Problem statement:
Repeat only the stretch of lines below that runs from the line with "D206: none -> schottky SS34 (A N_9, K N_13)" through the line with "U3: PIC12F675 -> PIC12F629", unaltered.

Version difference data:
-------------------------

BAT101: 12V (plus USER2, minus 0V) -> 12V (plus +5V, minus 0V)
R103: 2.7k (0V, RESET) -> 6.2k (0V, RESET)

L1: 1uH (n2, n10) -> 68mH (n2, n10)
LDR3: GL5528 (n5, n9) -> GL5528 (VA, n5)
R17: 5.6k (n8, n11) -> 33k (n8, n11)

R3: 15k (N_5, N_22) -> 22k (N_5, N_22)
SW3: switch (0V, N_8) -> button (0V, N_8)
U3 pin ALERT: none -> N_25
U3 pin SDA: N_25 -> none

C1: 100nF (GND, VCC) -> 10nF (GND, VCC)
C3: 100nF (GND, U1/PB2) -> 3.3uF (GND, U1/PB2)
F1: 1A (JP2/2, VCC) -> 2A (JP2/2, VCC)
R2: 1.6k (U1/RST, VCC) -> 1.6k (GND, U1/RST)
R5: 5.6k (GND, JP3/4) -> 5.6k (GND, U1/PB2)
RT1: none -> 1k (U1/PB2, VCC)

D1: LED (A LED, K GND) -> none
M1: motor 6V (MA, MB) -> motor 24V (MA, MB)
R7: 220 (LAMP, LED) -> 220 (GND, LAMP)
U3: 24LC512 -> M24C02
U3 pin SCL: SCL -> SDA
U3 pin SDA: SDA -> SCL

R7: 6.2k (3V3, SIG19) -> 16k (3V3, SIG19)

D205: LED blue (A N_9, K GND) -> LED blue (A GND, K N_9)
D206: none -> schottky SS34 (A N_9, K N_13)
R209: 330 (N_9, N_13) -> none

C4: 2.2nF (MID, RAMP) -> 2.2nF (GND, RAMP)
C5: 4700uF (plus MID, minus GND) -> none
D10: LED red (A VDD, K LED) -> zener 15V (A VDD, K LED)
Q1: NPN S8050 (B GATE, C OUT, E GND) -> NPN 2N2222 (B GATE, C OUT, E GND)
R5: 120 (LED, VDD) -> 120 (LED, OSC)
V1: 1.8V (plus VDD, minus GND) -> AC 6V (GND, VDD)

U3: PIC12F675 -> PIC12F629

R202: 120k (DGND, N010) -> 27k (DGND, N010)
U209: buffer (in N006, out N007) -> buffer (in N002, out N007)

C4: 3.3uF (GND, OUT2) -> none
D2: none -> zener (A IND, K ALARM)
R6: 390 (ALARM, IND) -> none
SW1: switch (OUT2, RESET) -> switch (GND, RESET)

-------------------------

Answer to this exercise:
D206: none -> schottky SS34 (A N_9, K N_13)
R209: 330 (N_9, N_13) -> none

C4: 2.2nF (MID, RAMP) -> 2.2nF (GND, RAMP)
C5: 4700uF (plus MID, minus GND) -> none
D10: LED red (A VDD, K LED) -> zener 15V (A VDD, K LED)
Q1: NPN S8050 (B GATE, C OUT, E GND) -> NPN 2N2222 (B GATE, C OUT, E GND)
R5: 120 (LED, VDD) -> 120 (LED, OSC)
V1: 1.8V (plus VDD, minus GND) -> AC 6V (GND, VDD)

U3: PIC12F675 -> PIC12F629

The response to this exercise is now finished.